*** Data extracts ***

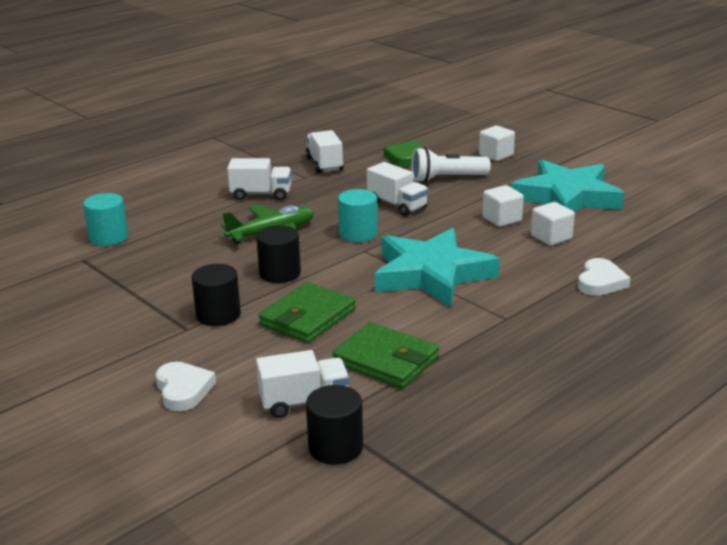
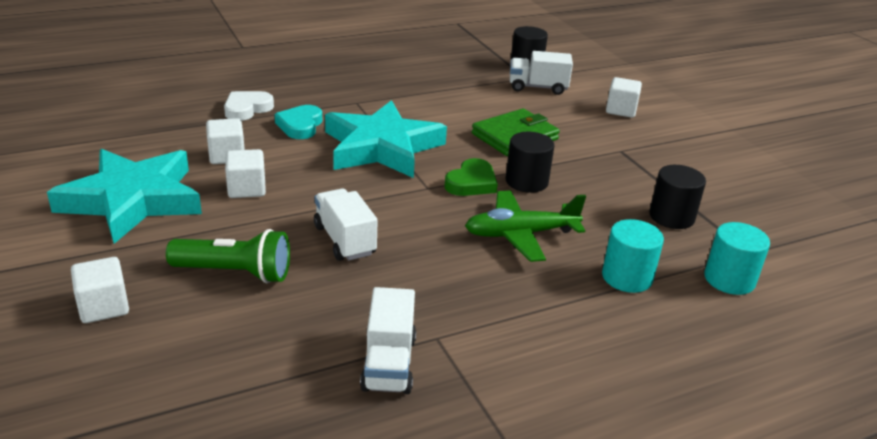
camera: 165 degrees left, 5 degrees up
(183, 390) = (621, 110): white heart -> white cube
(218, 315) = (592, 155): black cylinder -> black cylinder (671, 217)
(261, 194) = (517, 312): white truck -> none
(358, 234) = (421, 209): turquoise cylinder -> turquoise cylinder (627, 277)
(385, 360) = (469, 97): green wallet -> none
(404, 157) = (246, 345): green heart -> green heart (471, 183)
(446, 179) = (235, 273): white flashlight -> green flashlight
(528, 277) = (300, 125): none -> turquoise heart

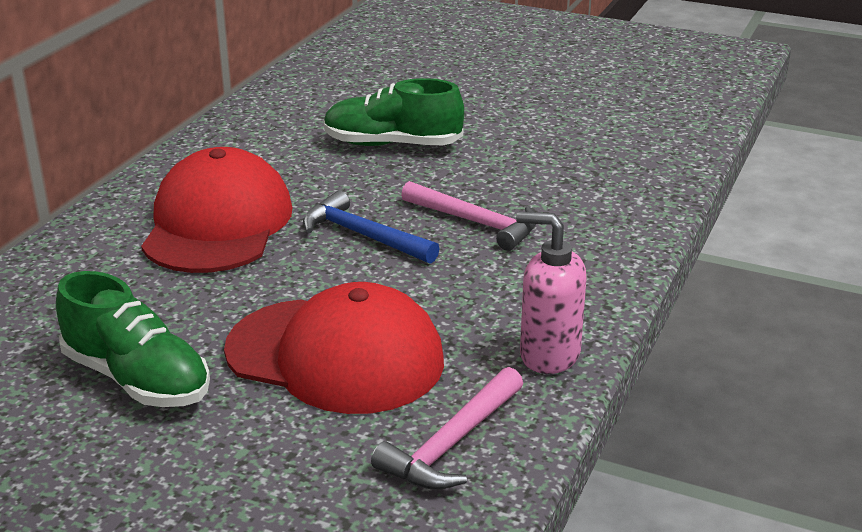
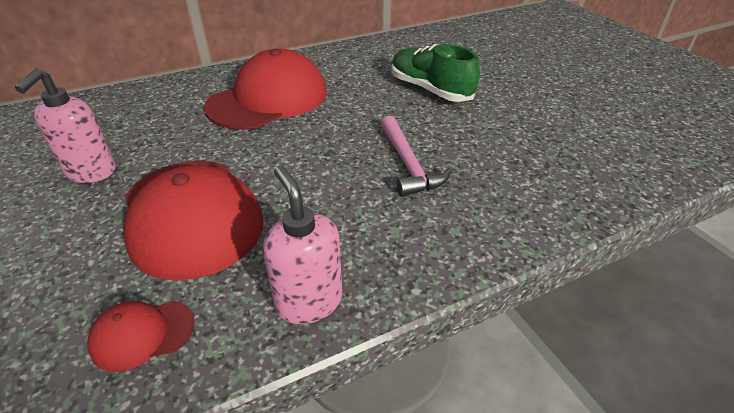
camera: 40 degrees right, 10 degrees up
(137, 379) = (91, 172): green shoe -> pink soap dispenser
(363, 235) = (328, 141): blue hammer -> none
(451, 444) = (142, 334): pink hammer -> red cap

***

What to do:
Keep the pictures out and transcribe the listing exactly.

Response area:
camera: 165 degrees left, 5 degrees up
(183, 390) = (621, 110): white heart -> white cube
(218, 315) = (592, 155): black cylinder -> black cylinder (671, 217)
(261, 194) = (517, 312): white truck -> none
(358, 234) = (421, 209): turquoise cylinder -> turquoise cylinder (627, 277)
(385, 360) = (469, 97): green wallet -> none
(404, 157) = (246, 345): green heart -> green heart (471, 183)
(446, 179) = (235, 273): white flashlight -> green flashlight
(528, 277) = (300, 125): none -> turquoise heart

camera: 40 degrees right, 10 degrees up
(137, 379) = (91, 172): green shoe -> pink soap dispenser
(363, 235) = (328, 141): blue hammer -> none
(451, 444) = (142, 334): pink hammer -> red cap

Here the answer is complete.